%%
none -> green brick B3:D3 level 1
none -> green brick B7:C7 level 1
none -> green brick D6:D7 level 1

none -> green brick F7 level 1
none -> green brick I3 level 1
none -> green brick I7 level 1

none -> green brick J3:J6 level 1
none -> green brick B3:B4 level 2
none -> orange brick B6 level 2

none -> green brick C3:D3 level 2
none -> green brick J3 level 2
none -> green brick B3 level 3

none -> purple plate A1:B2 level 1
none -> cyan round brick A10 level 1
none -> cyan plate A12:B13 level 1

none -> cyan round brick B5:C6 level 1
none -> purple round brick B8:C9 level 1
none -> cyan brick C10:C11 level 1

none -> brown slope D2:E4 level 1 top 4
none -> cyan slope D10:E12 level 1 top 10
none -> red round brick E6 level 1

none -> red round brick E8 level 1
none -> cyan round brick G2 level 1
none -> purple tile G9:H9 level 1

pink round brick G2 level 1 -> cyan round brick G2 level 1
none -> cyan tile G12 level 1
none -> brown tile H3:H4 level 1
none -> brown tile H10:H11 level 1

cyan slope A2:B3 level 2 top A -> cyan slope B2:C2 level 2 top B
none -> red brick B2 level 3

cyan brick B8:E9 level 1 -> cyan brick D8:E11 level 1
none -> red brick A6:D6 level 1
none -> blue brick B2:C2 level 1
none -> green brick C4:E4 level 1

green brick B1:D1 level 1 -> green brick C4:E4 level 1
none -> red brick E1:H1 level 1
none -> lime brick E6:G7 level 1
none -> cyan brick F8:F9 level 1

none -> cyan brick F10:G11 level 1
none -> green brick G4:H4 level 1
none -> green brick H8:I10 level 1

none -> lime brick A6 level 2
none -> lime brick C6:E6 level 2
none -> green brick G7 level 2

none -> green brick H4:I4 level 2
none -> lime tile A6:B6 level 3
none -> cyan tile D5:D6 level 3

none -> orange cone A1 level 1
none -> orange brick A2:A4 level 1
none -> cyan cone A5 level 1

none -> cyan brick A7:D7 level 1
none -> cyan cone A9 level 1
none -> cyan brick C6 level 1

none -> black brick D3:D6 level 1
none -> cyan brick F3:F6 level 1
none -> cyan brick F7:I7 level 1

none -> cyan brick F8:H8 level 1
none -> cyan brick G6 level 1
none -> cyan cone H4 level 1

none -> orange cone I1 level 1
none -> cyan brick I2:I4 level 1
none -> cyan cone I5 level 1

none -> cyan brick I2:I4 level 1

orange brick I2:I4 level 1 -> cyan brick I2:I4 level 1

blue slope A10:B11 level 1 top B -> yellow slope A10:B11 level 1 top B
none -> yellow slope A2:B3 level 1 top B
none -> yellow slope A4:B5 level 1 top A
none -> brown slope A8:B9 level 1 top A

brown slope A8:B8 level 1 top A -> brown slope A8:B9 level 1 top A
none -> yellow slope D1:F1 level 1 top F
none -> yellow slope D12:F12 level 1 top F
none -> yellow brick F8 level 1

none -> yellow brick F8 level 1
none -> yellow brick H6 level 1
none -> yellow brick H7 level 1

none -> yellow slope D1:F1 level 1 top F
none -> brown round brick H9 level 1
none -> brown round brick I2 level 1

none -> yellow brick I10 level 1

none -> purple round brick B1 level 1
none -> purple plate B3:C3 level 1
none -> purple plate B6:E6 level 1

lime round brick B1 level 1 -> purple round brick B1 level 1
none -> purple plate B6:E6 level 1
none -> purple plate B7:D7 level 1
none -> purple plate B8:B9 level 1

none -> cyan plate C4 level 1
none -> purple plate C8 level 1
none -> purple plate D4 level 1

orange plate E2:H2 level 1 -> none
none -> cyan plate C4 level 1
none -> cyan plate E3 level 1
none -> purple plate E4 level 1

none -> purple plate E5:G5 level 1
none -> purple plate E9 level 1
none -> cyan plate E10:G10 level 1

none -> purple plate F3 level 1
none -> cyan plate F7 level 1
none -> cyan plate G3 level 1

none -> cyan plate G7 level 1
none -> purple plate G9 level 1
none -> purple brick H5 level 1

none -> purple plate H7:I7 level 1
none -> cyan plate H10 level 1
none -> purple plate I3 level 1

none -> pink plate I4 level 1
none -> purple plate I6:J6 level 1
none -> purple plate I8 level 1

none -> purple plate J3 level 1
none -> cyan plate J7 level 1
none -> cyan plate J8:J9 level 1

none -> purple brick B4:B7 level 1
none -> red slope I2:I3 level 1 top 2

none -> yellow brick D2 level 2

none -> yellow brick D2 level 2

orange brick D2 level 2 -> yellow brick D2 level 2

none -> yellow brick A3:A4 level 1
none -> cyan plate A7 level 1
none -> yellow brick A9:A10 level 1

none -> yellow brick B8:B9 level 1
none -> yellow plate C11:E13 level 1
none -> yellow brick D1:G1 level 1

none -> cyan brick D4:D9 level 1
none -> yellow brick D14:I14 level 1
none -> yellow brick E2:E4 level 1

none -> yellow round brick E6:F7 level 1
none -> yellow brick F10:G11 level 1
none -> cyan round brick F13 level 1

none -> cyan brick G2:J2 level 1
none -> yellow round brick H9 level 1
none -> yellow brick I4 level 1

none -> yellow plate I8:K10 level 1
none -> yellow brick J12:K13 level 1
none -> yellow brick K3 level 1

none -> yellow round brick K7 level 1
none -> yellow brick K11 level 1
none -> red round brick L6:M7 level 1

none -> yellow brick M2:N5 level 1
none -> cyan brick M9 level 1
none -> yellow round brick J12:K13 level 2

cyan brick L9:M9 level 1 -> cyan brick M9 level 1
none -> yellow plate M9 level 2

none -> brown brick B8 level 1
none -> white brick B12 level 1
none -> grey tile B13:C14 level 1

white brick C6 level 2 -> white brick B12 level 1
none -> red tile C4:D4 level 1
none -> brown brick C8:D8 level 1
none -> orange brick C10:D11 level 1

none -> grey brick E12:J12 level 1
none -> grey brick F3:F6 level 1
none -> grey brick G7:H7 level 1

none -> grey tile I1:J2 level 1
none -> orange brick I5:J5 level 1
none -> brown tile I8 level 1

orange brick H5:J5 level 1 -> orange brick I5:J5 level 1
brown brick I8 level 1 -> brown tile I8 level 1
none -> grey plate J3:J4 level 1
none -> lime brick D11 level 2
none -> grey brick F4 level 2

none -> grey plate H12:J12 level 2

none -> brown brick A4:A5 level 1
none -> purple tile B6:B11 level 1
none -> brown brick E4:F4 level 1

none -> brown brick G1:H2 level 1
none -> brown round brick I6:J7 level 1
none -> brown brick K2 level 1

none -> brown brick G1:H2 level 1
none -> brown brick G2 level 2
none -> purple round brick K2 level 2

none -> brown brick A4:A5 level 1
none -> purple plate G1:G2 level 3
%%
[Assignment]
Every entry, from first to last, is to be reproduced exactly.

[Reply to the exercise]
none -> green brick B3:D3 level 1
none -> green brick B7:C7 level 1
none -> green brick D6:D7 level 1

none -> green brick F7 level 1
none -> green brick I3 level 1
none -> green brick I7 level 1

none -> green brick J3:J6 level 1
none -> green brick B3:B4 level 2
none -> orange brick B6 level 2

none -> green brick C3:D3 level 2
none -> green brick J3 level 2
none -> green brick B3 level 3

none -> purple plate A1:B2 level 1
none -> cyan round brick A10 level 1
none -> cyan plate A12:B13 level 1

none -> cyan round brick B5:C6 level 1
none -> purple round brick B8:C9 level 1
none -> cyan brick C10:C11 level 1

none -> brown slope D2:E4 level 1 top 4
none -> cyan slope D10:E12 level 1 top 10
none -> red round brick E6 level 1

none -> red round brick E8 level 1
none -> cyan round brick G2 level 1
none -> purple tile G9:H9 level 1

pink round brick G2 level 1 -> cyan round brick G2 level 1
none -> cyan tile G12 level 1
none -> brown tile H3:H4 level 1
none -> brown tile H10:H11 level 1

cyan slope A2:B3 level 2 top A -> cyan slope B2:C2 level 2 top B
none -> red brick B2 level 3

cyan brick B8:E9 level 1 -> cyan brick D8:E11 level 1
none -> red brick A6:D6 level 1
none -> blue brick B2:C2 level 1
none -> green brick C4:E4 level 1

green brick B1:D1 level 1 -> green brick C4:E4 level 1
none -> red brick E1:H1 level 1
none -> lime brick E6:G7 level 1
none -> cyan brick F8:F9 level 1

none -> cyan brick F10:G11 level 1
none -> green brick G4:H4 level 1
none -> green brick H8:I10 level 1

none -> lime brick A6 level 2
none -> lime brick C6:E6 level 2
none -> green brick G7 level 2

none -> green brick H4:I4 level 2
none -> lime tile A6:B6 level 3
none -> cyan tile D5:D6 level 3

none -> orange cone A1 level 1
none -> orange brick A2:A4 level 1
none -> cyan cone A5 level 1

none -> cyan brick A7:D7 level 1
none -> cyan cone A9 level 1
none -> cyan brick C6 level 1

none -> black brick D3:D6 level 1
none -> cyan brick F3:F6 level 1
none -> cyan brick F7:I7 level 1

none -> cyan brick F8:H8 level 1
none -> cyan brick G6 level 1
none -> cyan cone H4 level 1

none -> orange cone I1 level 1
none -> cyan brick I2:I4 level 1
none -> cyan cone I5 level 1

none -> cyan brick I2:I4 level 1

orange brick I2:I4 level 1 -> cyan brick I2:I4 level 1

blue slope A10:B11 level 1 top B -> yellow slope A10:B11 level 1 top B
none -> yellow slope A2:B3 level 1 top B
none -> yellow slope A4:B5 level 1 top A
none -> brown slope A8:B9 level 1 top A

brown slope A8:B8 level 1 top A -> brown slope A8:B9 level 1 top A
none -> yellow slope D1:F1 level 1 top F
none -> yellow slope D12:F12 level 1 top F
none -> yellow brick F8 level 1

none -> yellow brick F8 level 1
none -> yellow brick H6 level 1
none -> yellow brick H7 level 1

none -> yellow slope D1:F1 level 1 top F
none -> brown round brick H9 level 1
none -> brown round brick I2 level 1

none -> yellow brick I10 level 1

none -> purple round brick B1 level 1
none -> purple plate B3:C3 level 1
none -> purple plate B6:E6 level 1

lime round brick B1 level 1 -> purple round brick B1 level 1
none -> purple plate B6:E6 level 1
none -> purple plate B7:D7 level 1
none -> purple plate B8:B9 level 1

none -> cyan plate C4 level 1
none -> purple plate C8 level 1
none -> purple plate D4 level 1

orange plate E2:H2 level 1 -> none
none -> cyan plate C4 level 1
none -> cyan plate E3 level 1
none -> purple plate E4 level 1

none -> purple plate E5:G5 level 1
none -> purple plate E9 level 1
none -> cyan plate E10:G10 level 1

none -> purple plate F3 level 1
none -> cyan plate F7 level 1
none -> cyan plate G3 level 1

none -> cyan plate G7 level 1
none -> purple plate G9 level 1
none -> purple brick H5 level 1

none -> purple plate H7:I7 level 1
none -> cyan plate H10 level 1
none -> purple plate I3 level 1

none -> pink plate I4 level 1
none -> purple plate I6:J6 level 1
none -> purple plate I8 level 1

none -> purple plate J3 level 1
none -> cyan plate J7 level 1
none -> cyan plate J8:J9 level 1

none -> purple brick B4:B7 level 1
none -> red slope I2:I3 level 1 top 2

none -> yellow brick D2 level 2

none -> yellow brick D2 level 2

orange brick D2 level 2 -> yellow brick D2 level 2

none -> yellow brick A3:A4 level 1
none -> cyan plate A7 level 1
none -> yellow brick A9:A10 level 1

none -> yellow brick B8:B9 level 1
none -> yellow plate C11:E13 level 1
none -> yellow brick D1:G1 level 1

none -> cyan brick D4:D9 level 1
none -> yellow brick D14:I14 level 1
none -> yellow brick E2:E4 level 1

none -> yellow round brick E6:F7 level 1
none -> yellow brick F10:G11 level 1
none -> cyan round brick F13 level 1

none -> cyan brick G2:J2 level 1
none -> yellow round brick H9 level 1
none -> yellow brick I4 level 1

none -> yellow plate I8:K10 level 1
none -> yellow brick J12:K13 level 1
none -> yellow brick K3 level 1

none -> yellow round brick K7 level 1
none -> yellow brick K11 level 1
none -> red round brick L6:M7 level 1

none -> yellow brick M2:N5 level 1
none -> cyan brick M9 level 1
none -> yellow round brick J12:K13 level 2

cyan brick L9:M9 level 1 -> cyan brick M9 level 1
none -> yellow plate M9 level 2

none -> brown brick B8 level 1
none -> white brick B12 level 1
none -> grey tile B13:C14 level 1

white brick C6 level 2 -> white brick B12 level 1
none -> red tile C4:D4 level 1
none -> brown brick C8:D8 level 1
none -> orange brick C10:D11 level 1

none -> grey brick E12:J12 level 1
none -> grey brick F3:F6 level 1
none -> grey brick G7:H7 level 1

none -> grey tile I1:J2 level 1
none -> orange brick I5:J5 level 1
none -> brown tile I8 level 1

orange brick H5:J5 level 1 -> orange brick I5:J5 level 1
brown brick I8 level 1 -> brown tile I8 level 1
none -> grey plate J3:J4 level 1
none -> lime brick D11 level 2
none -> grey brick F4 level 2

none -> grey plate H12:J12 level 2

none -> brown brick A4:A5 level 1
none -> purple tile B6:B11 level 1
none -> brown brick E4:F4 level 1

none -> brown brick G1:H2 level 1
none -> brown round brick I6:J7 level 1
none -> brown brick K2 level 1

none -> brown brick G1:H2 level 1
none -> brown brick G2 level 2
none -> purple round brick K2 level 2

none -> brown brick A4:A5 level 1
none -> purple plate G1:G2 level 3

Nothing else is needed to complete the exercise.